__DATA IN THIS EXERCISE__
══════════════════════════════

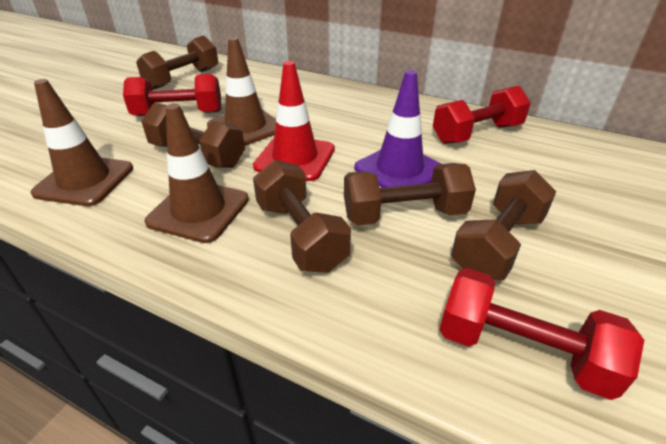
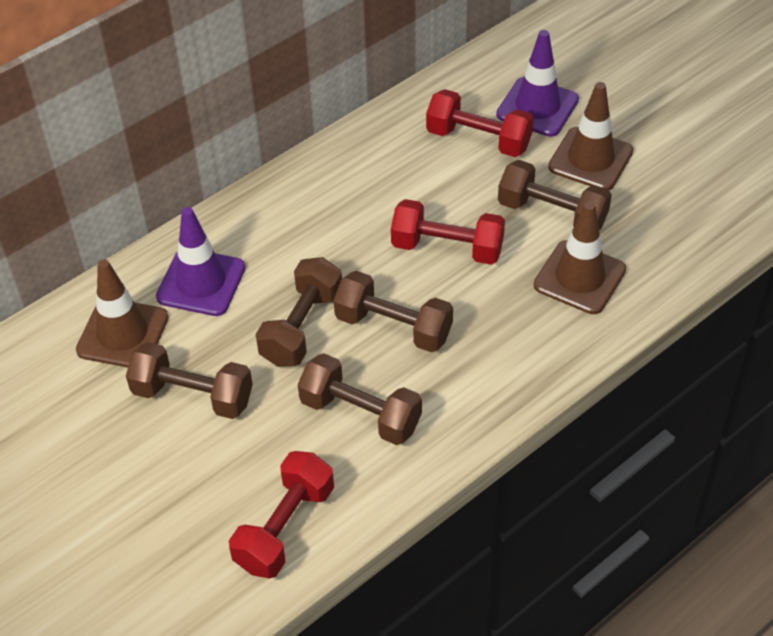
purple traffic cone: [354,70,441,188] = 1 -> [156,207,245,316] [496,30,579,137] = 2
red traffic cone: [253,61,335,181] = 1 -> none = 0

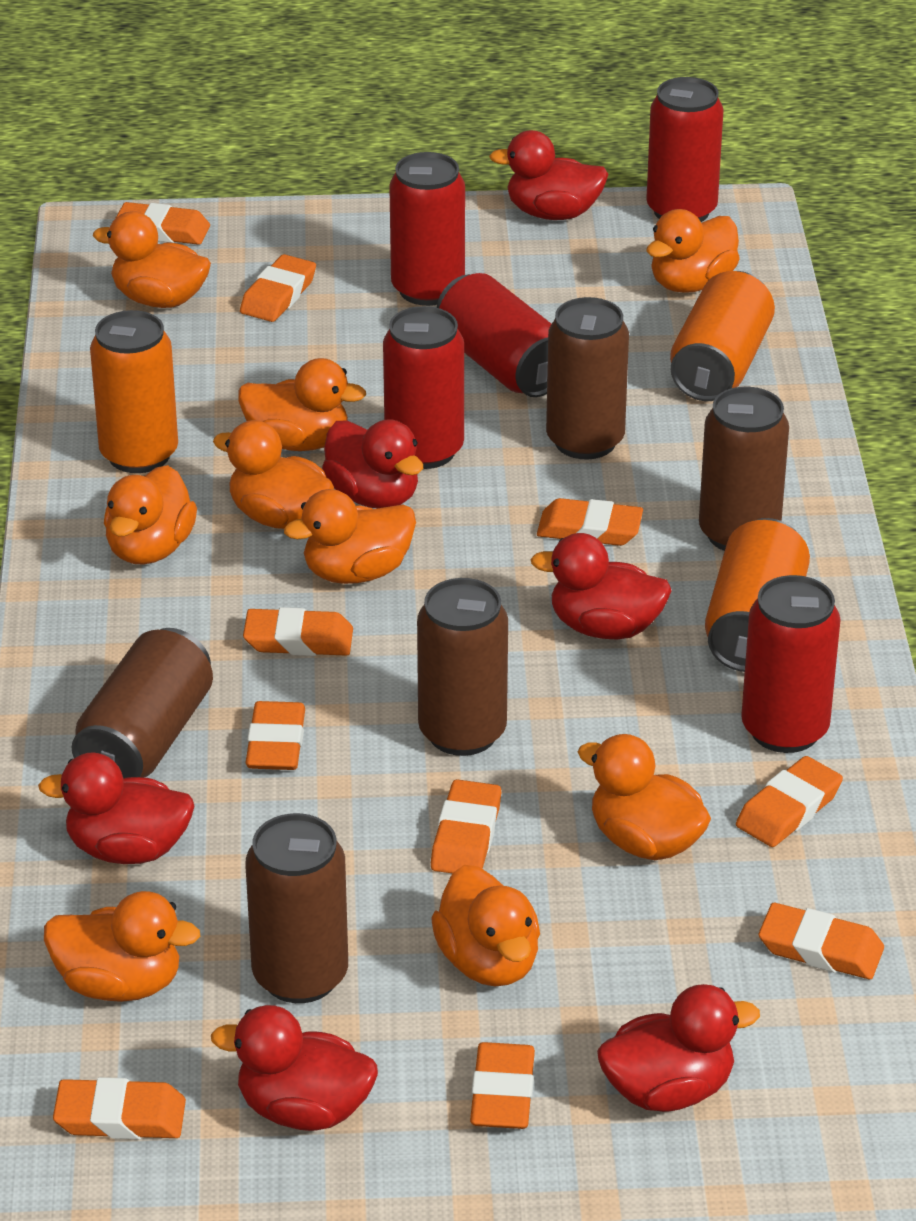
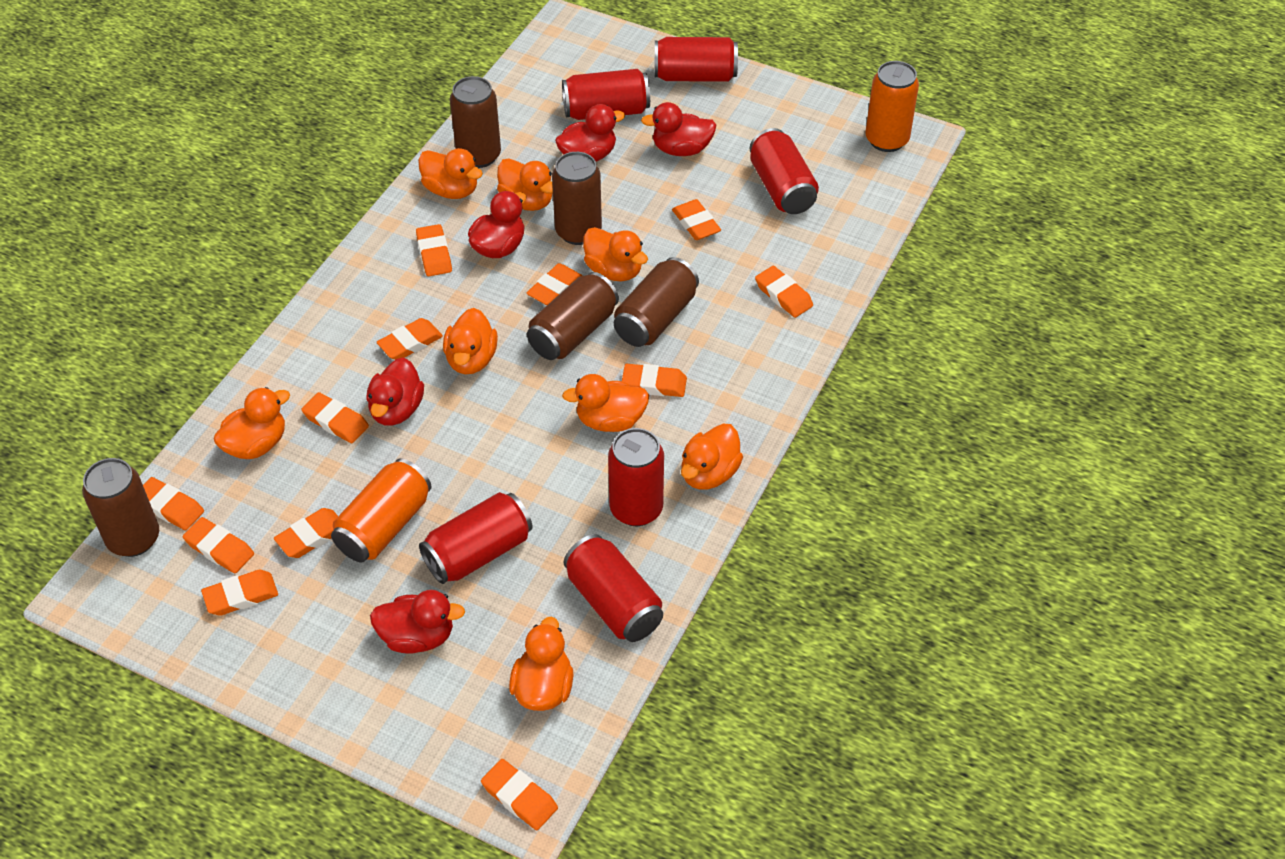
orange can: [90,310,178,473] [670,271,775,401] [705,518,810,672] = 3 -> [331,458,431,562] [866,61,919,152] = 2
orange duck: [44,891,200,1002] [93,211,211,308] [104,465,197,565] [213,420,334,529] [238,358,366,451] [284,489,416,584] [431,865,540,986] [578,734,711,860] [646,209,740,293] = 9 -> [214,387,290,459] [418,148,483,199] [443,308,498,374] [497,158,553,211] [509,617,574,711] [562,374,649,432] [583,227,648,281] [681,423,743,490] = 8
orange eraser: [53,1077,186,1139] [115,202,210,245] [240,254,316,322] [243,607,353,656] [246,701,305,770] [431,779,501,873] [470,1042,535,1129] [537,498,643,546] [736,756,843,847] [759,903,884,979] = 10 -> [143,477,204,530] [183,517,254,573] [201,570,278,616] [274,508,338,558] [301,392,369,443] [377,318,443,360] [416,224,452,276] [481,759,558,830] [526,263,583,305] [622,364,687,397] [672,199,721,240] [755,266,813,318] = 12
red can: [383,306,464,469] [389,152,465,306] [437,273,551,397] [646,77,724,222] [741,575,841,753] = 5 -> [419,492,533,584] [562,69,650,120] [564,534,663,642] [608,428,664,526] [654,37,738,82] [750,128,819,214] = 6
red duck: [38,753,194,864] [211,1005,378,1131] [322,419,423,508] [489,130,609,220] [530,533,672,640] [597,984,760,1112] = 6 -> [366,357,424,426] [370,590,465,654] [468,191,526,258] [555,104,625,162] [641,102,717,156] = 5

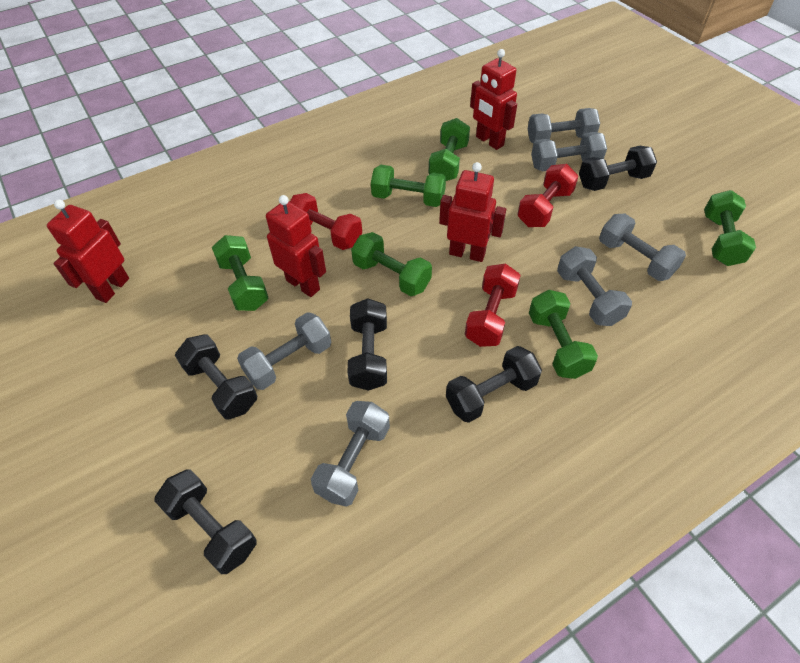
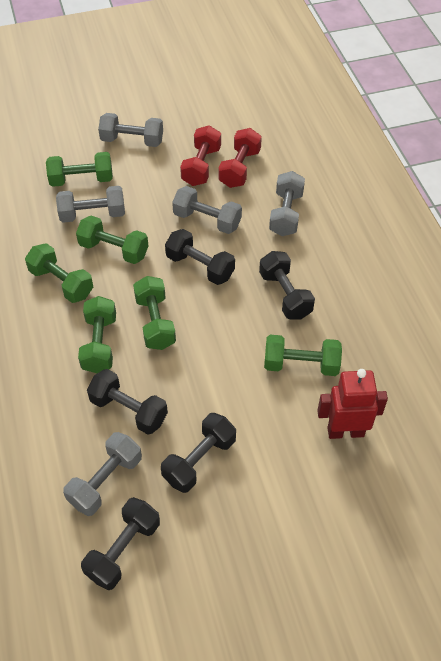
grey dumbbell: [237,312,331,390] [311,401,390,507] [528,108,600,143] [531,132,607,171] [557,246,632,326] [599,214,686,281] = 6 -> [56,186,125,223] [63,432,142,516] [98,113,163,147] [172,186,242,234] [269,171,305,236] = 5
red dumbbell: [290,193,362,250] [465,264,521,347] [517,164,578,227] = 3 -> [180,125,221,186] [218,128,262,188] = 2
red robot: [47,199,129,303] [266,195,326,297] [439,162,506,262] [470,49,517,150] = 4 -> [317,369,388,439] = 1

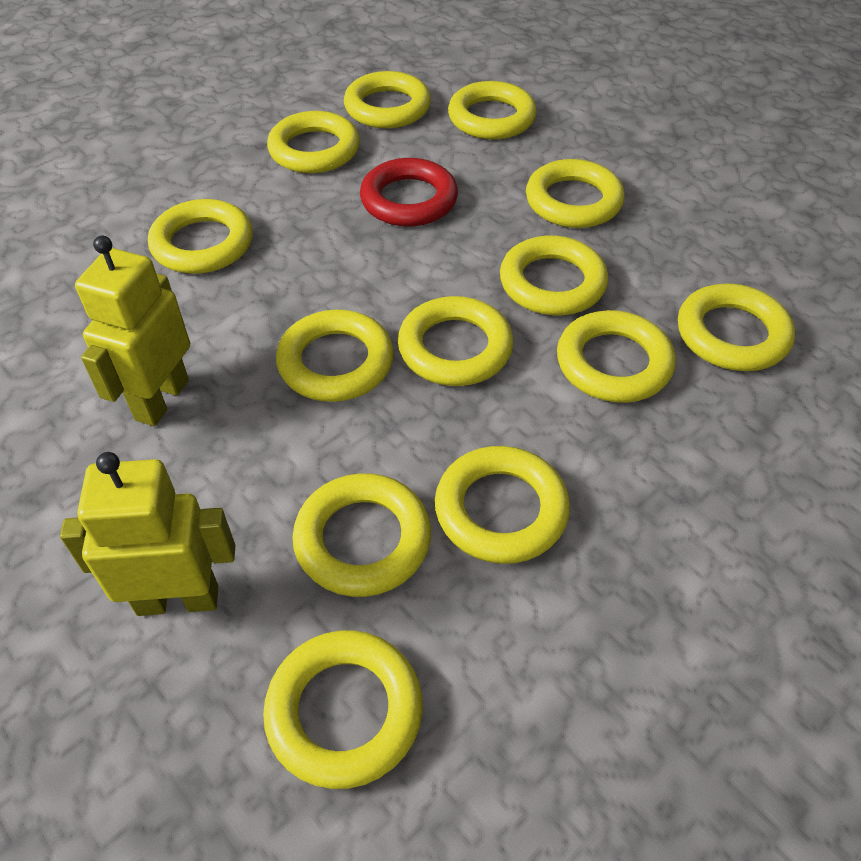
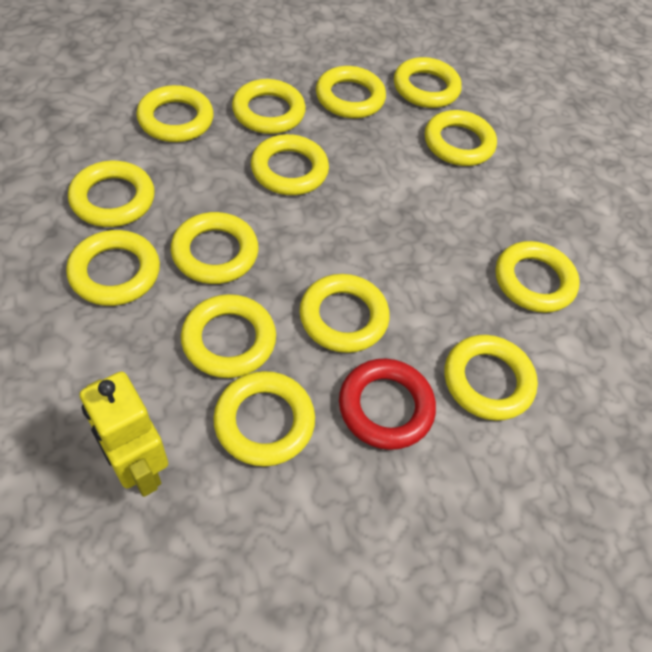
yellow ring: [148,199,253,274] [263,630,423,789] [267,111,360,173] [276,310,394,402] [292,473,431,597] [344,71,431,128] [398,296,513,386] [435,446,570,564] [448,81,537,139] [500,235,608,315] [526,159,625,228] [557,310,676,403] [678,283,795,371] = 13 -> [66,230,160,306] [68,161,155,227] [136,85,214,142] [171,212,259,284] [181,294,276,378] [213,371,315,467] [232,79,306,134] [251,134,329,195] [299,274,390,353] [316,66,386,118] [394,57,462,108] [425,110,497,166] [445,335,538,421] [495,241,580,313] = 14
yellow robot: [60,452,235,616] [75,235,190,426] = 2 -> [79,371,168,497] = 1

══════════════════════════════

__DIRECTIVE__
Going through the records above line by line, count those that hold the word "traffic", and answer with the number only.

__SOLUTION TO THE PROBLEM__
2